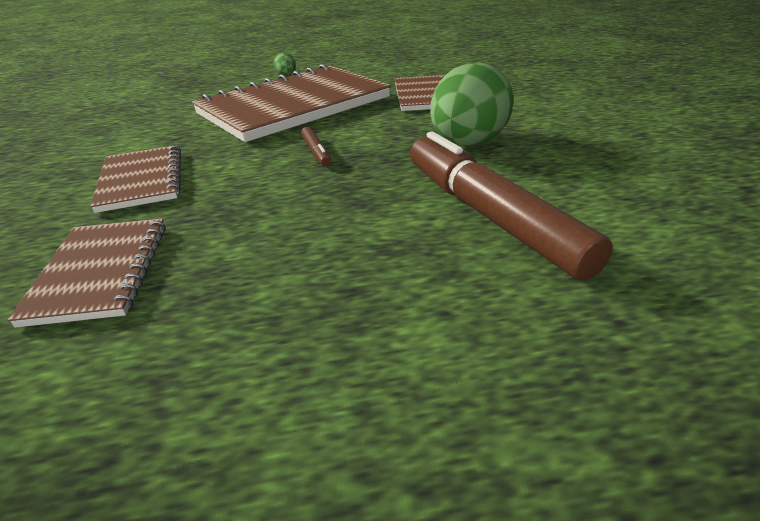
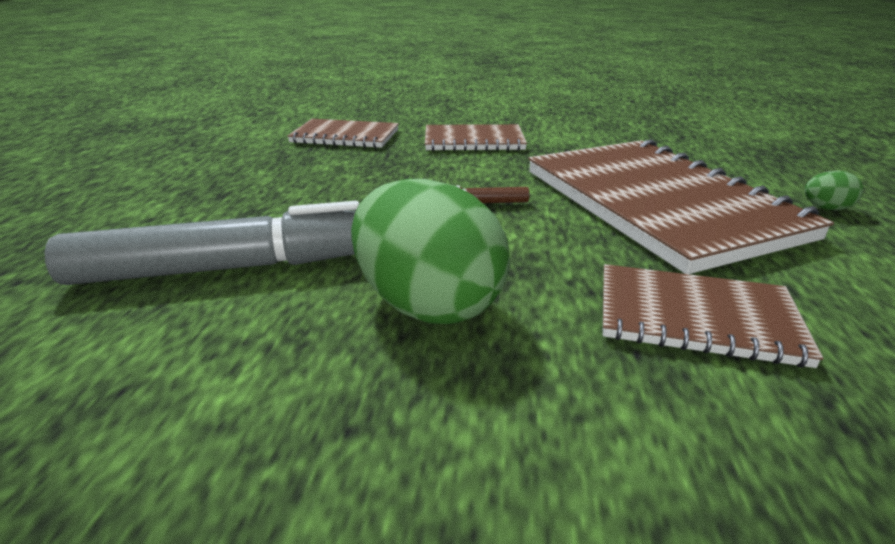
camera: 105 degrees right, 5 degrees down
(490, 216) = (230, 268): brown marker -> grey marker

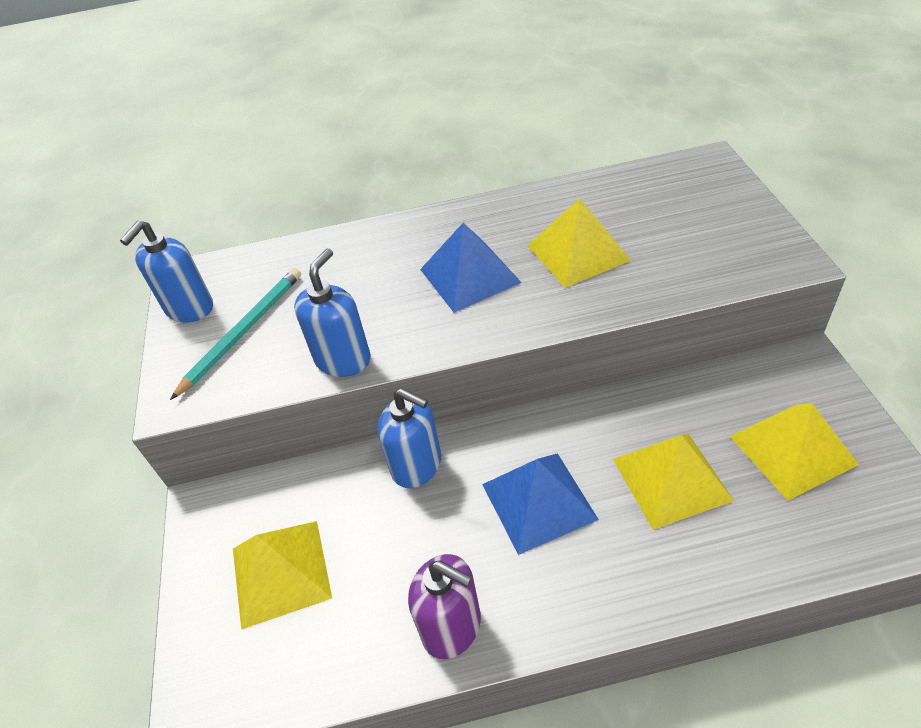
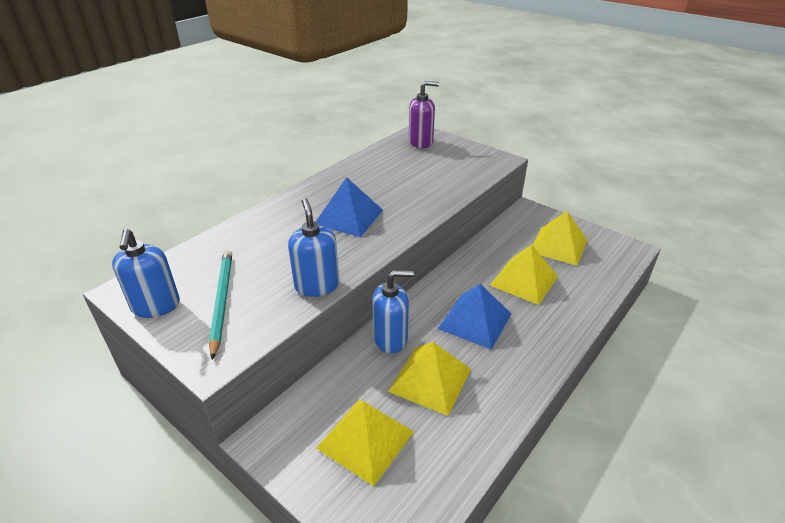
camera: 45 degrees left, 10 degrees down
(452, 626) = (495, 401): purple soap dispenser -> purple soap dispenser (421, 142)
(578, 252) = (398, 187): yellow pyramid -> yellow pyramid (430, 380)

WORK TASK: Repeat all entries exactly. Skip the pictures.

EXERCISE RESPONSE:
camera: 105 degrees right, 5 degrees down
(490, 216) = (230, 268): brown marker -> grey marker

camera: 45 degrees left, 10 degrees down
(452, 626) = (495, 401): purple soap dispenser -> purple soap dispenser (421, 142)
(578, 252) = (398, 187): yellow pyramid -> yellow pyramid (430, 380)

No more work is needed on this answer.